* ABOUT THIS EXERCISE
Pictures excluded, output exactly the lines from the one containing "SW8: button (COM, VS)" through the last line of the listing below.

#####

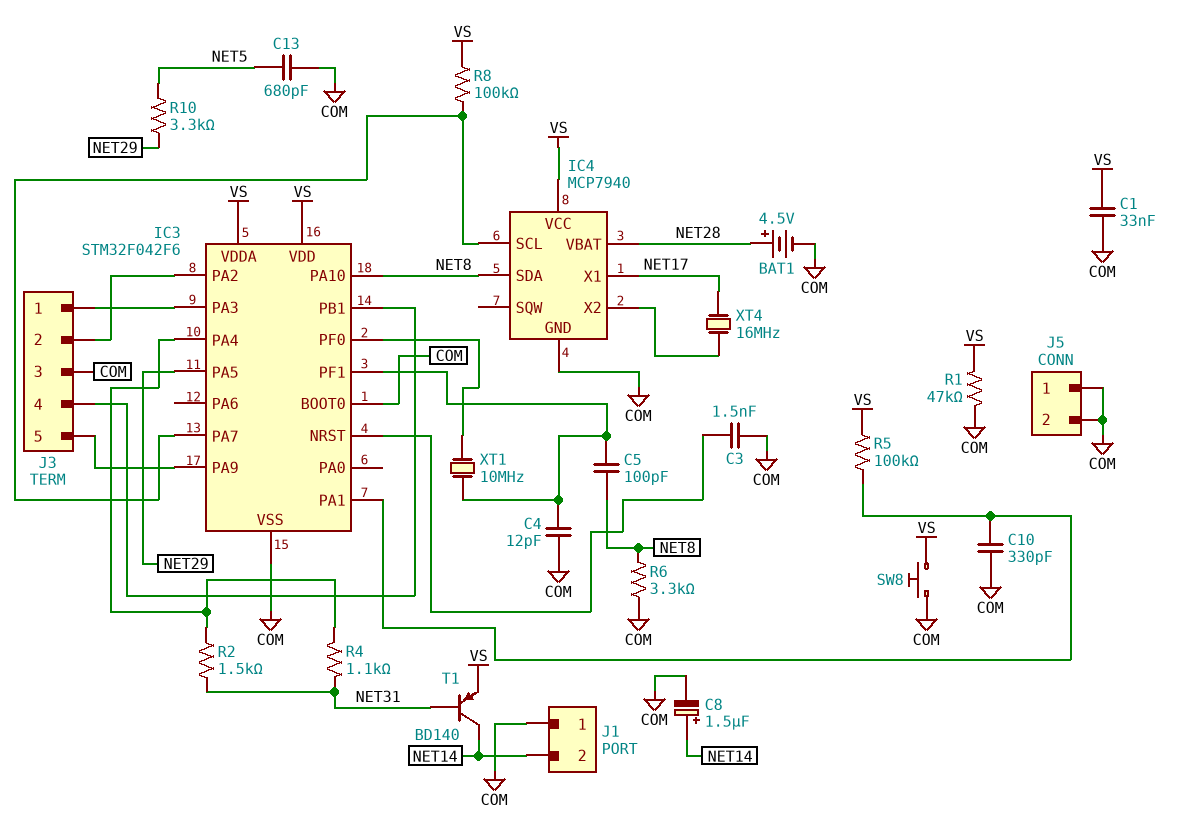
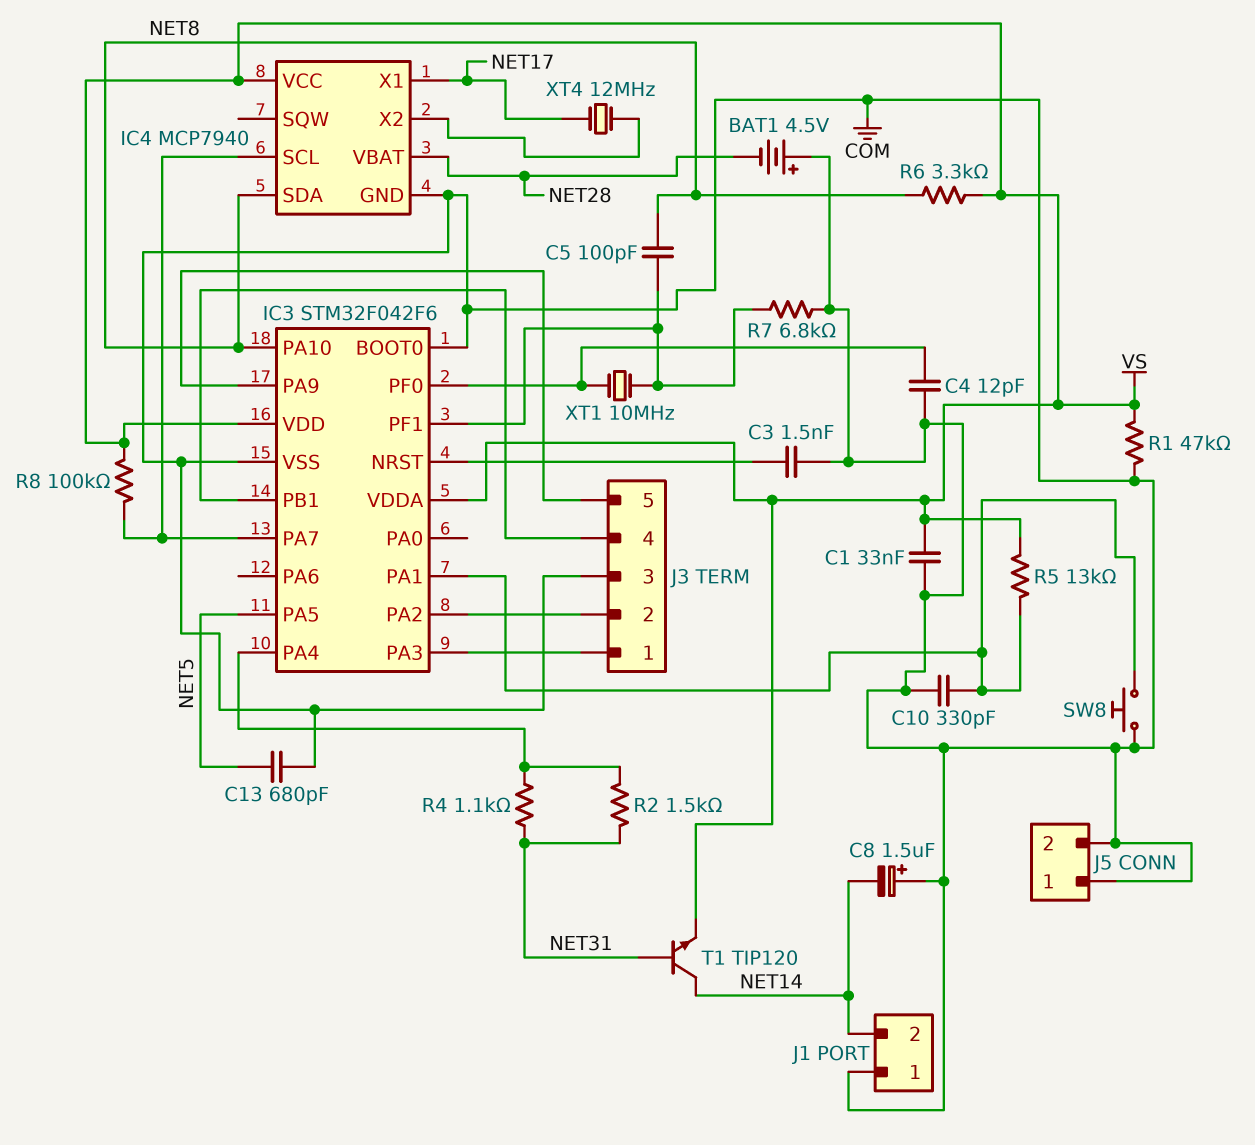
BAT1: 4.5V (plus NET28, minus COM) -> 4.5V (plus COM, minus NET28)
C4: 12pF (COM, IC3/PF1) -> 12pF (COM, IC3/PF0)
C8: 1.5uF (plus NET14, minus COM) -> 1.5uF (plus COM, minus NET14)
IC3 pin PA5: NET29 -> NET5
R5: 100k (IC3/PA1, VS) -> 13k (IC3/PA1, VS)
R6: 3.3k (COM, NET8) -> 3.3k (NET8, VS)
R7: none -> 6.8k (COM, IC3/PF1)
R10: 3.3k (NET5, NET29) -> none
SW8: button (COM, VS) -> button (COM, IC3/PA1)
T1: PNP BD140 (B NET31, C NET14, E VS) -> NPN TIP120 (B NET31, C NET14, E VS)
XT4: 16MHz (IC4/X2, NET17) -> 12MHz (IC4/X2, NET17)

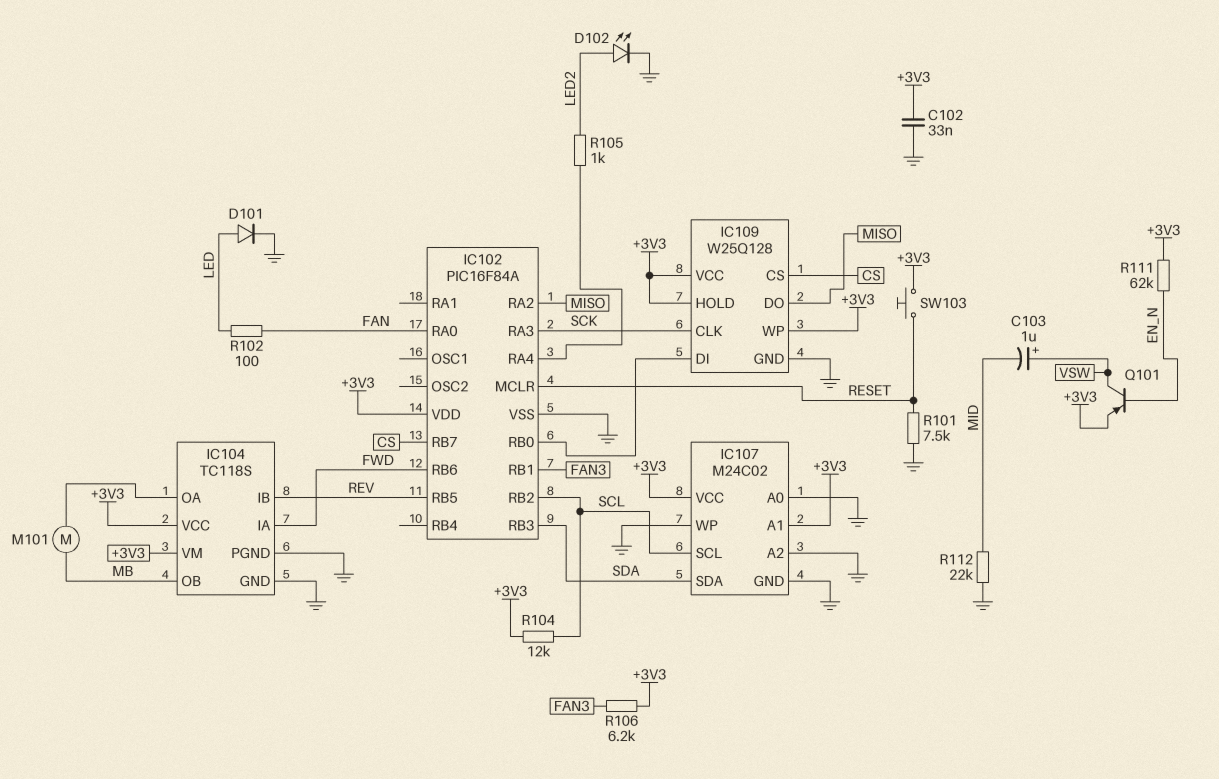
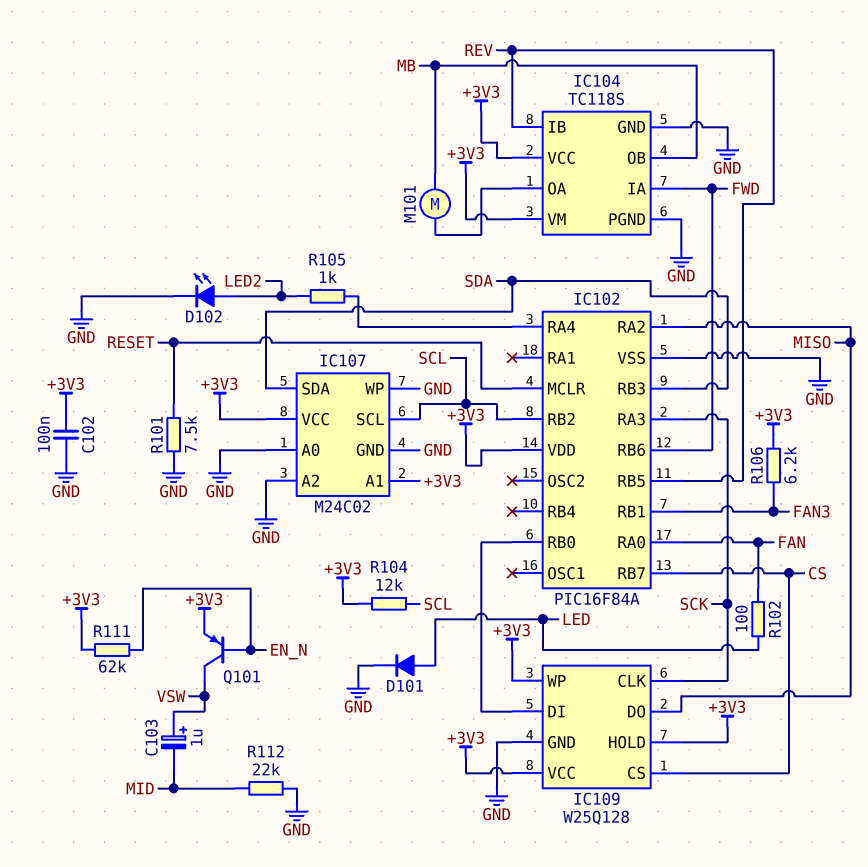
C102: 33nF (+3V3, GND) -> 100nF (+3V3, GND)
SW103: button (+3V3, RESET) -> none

#####

* THE ANSWER
SW8: button (COM, VS) -> button (COM, IC3/PA1)
T1: PNP BD140 (B NET31, C NET14, E VS) -> NPN TIP120 (B NET31, C NET14, E VS)
XT4: 16MHz (IC4/X2, NET17) -> 12MHz (IC4/X2, NET17)

C102: 33nF (+3V3, GND) -> 100nF (+3V3, GND)
SW103: button (+3V3, RESET) -> none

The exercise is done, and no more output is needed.